Directions: Please copy the records exactly as they appear, with all pictures left out.

Input data:
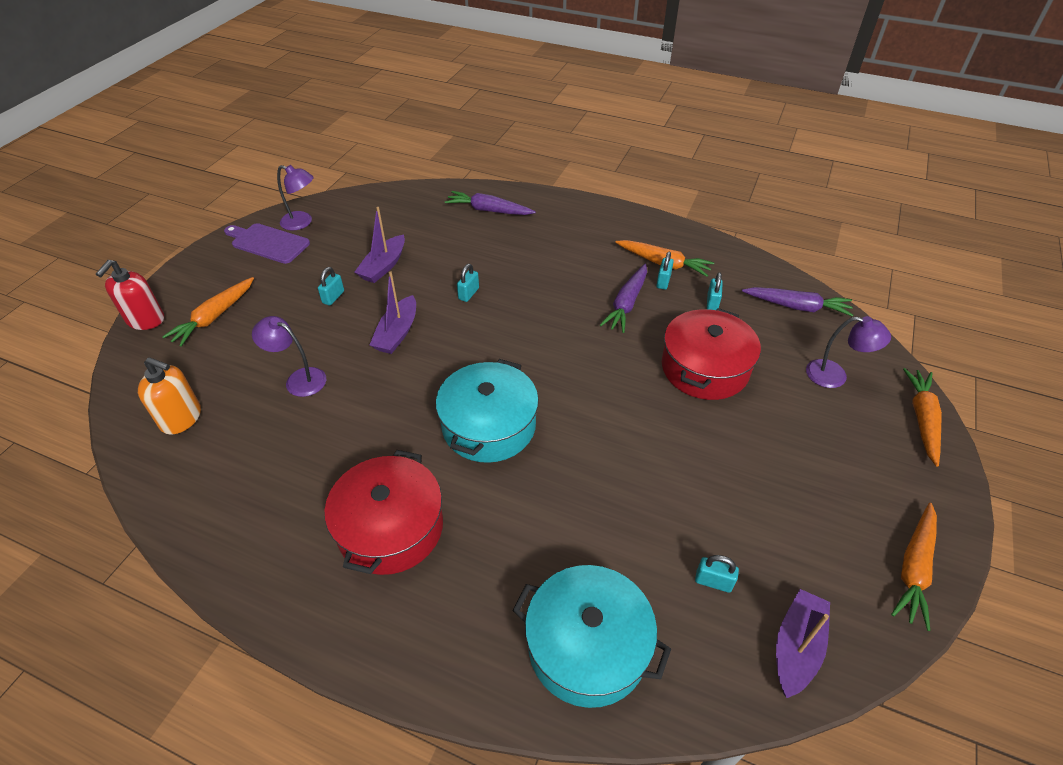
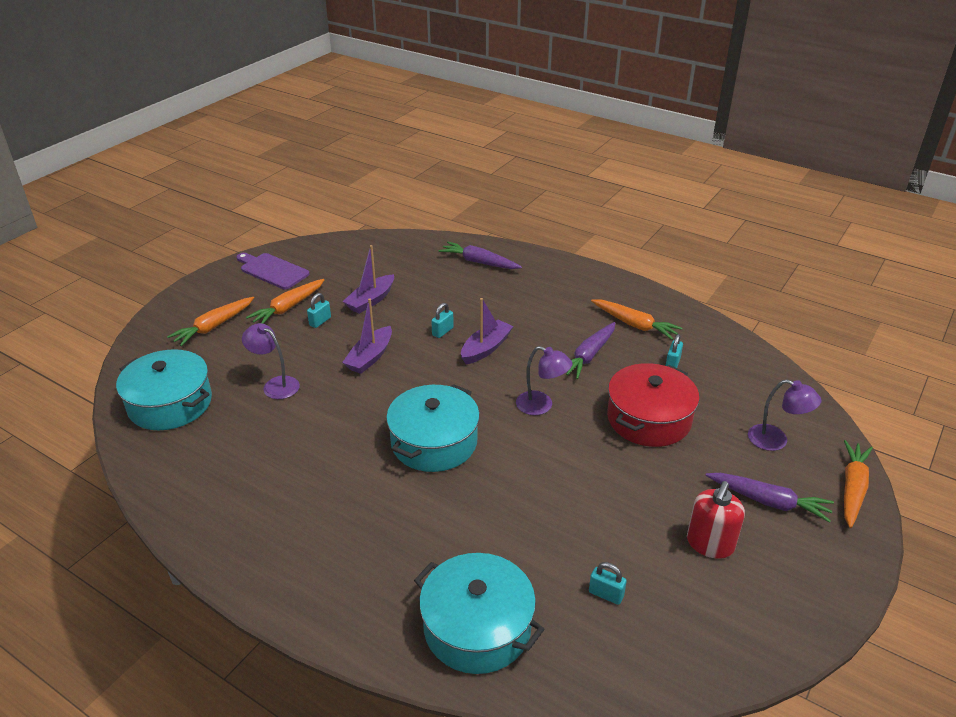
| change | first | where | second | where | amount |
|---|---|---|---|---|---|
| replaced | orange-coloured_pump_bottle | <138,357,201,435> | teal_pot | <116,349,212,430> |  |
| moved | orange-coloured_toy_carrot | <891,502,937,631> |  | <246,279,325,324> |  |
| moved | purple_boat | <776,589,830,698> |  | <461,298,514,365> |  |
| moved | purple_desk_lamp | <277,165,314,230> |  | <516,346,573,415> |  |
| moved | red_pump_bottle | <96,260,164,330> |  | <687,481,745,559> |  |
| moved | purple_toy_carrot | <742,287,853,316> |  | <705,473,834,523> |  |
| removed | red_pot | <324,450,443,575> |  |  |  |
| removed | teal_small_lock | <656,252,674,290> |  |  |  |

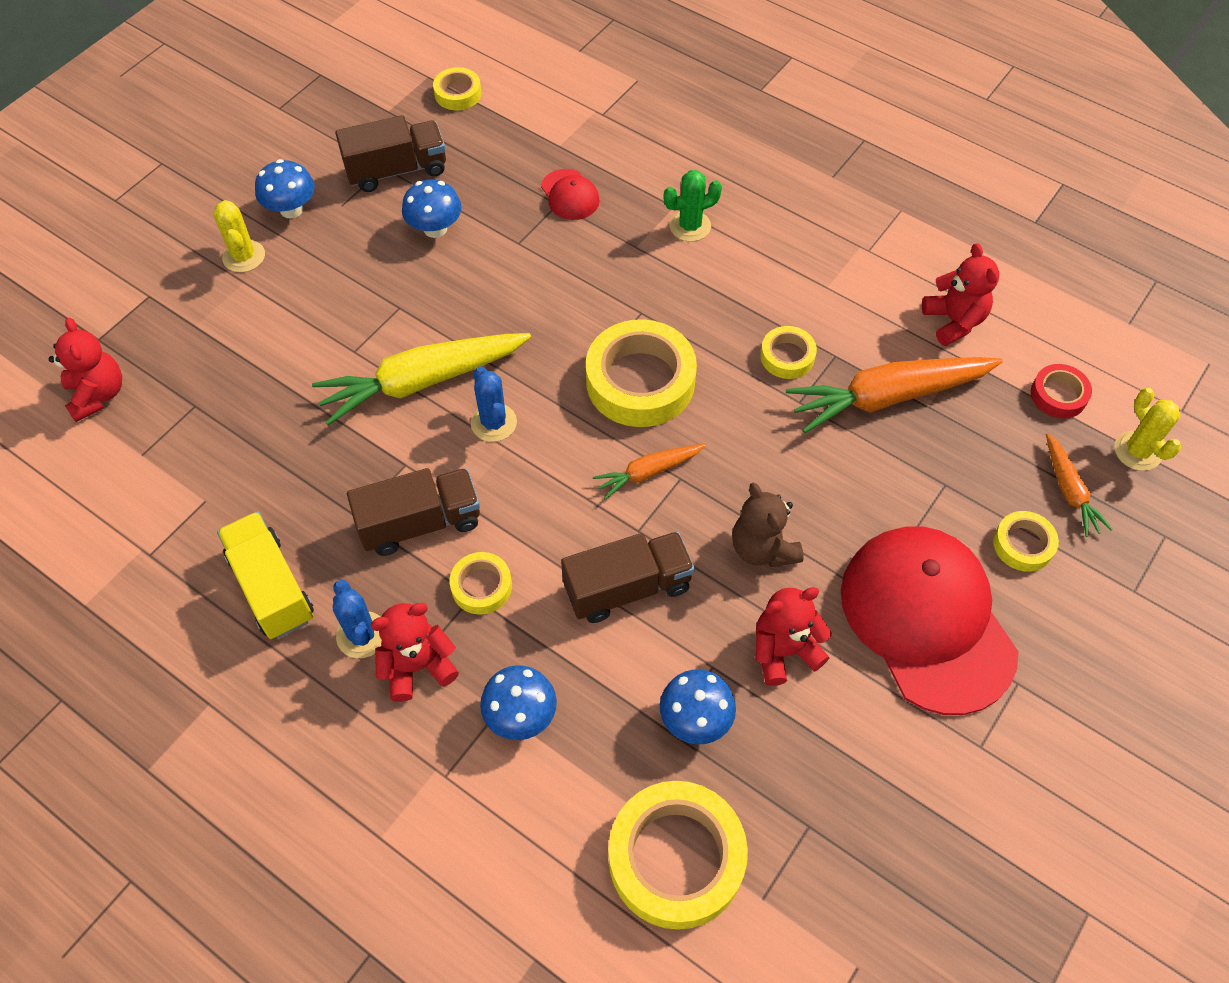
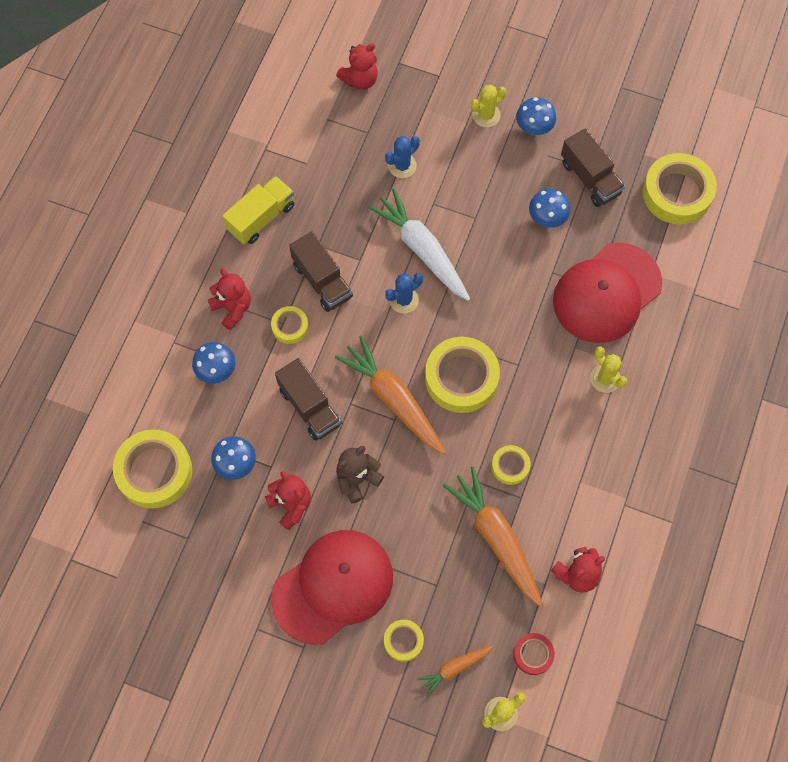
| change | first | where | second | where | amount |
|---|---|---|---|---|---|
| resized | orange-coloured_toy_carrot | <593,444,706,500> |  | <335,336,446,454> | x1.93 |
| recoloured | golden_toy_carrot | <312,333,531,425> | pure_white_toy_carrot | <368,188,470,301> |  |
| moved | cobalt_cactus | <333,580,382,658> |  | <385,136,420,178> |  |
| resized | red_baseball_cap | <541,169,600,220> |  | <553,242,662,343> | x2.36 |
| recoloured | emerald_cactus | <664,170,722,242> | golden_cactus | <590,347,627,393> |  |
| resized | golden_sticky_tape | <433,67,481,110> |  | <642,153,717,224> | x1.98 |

Reply to the task:
| change | first | where | second | where | amount |
|---|---|---|---|---|---|
| replaced | orange-coloured_pump_bottle | <138,357,201,435> | teal_pot | <116,349,212,430> |  |
| moved | orange-coloured_toy_carrot | <891,502,937,631> |  | <246,279,325,324> |  |
| moved | purple_boat | <776,589,830,698> |  | <461,298,514,365> |  |
| moved | purple_desk_lamp | <277,165,314,230> |  | <516,346,573,415> |  |
| moved | red_pump_bottle | <96,260,164,330> |  | <687,481,745,559> |  |
| moved | purple_toy_carrot | <742,287,853,316> |  | <705,473,834,523> |  |
| removed | red_pot | <324,450,443,575> |  |  |  |
| removed | teal_small_lock | <656,252,674,290> |  |  |  |

| change | first | where | second | where | amount |
|---|---|---|---|---|---|
| resized | orange-coloured_toy_carrot | <593,444,706,500> |  | <335,336,446,454> | x1.93 |
| recoloured | golden_toy_carrot | <312,333,531,425> | pure_white_toy_carrot | <368,188,470,301> |  |
| moved | cobalt_cactus | <333,580,382,658> |  | <385,136,420,178> |  |
| resized | red_baseball_cap | <541,169,600,220> |  | <553,242,662,343> | x2.36 |
| recoloured | emerald_cactus | <664,170,722,242> | golden_cactus | <590,347,627,393> |  |
| resized | golden_sticky_tape | <433,67,481,110> |  | <642,153,717,224> | x1.98 |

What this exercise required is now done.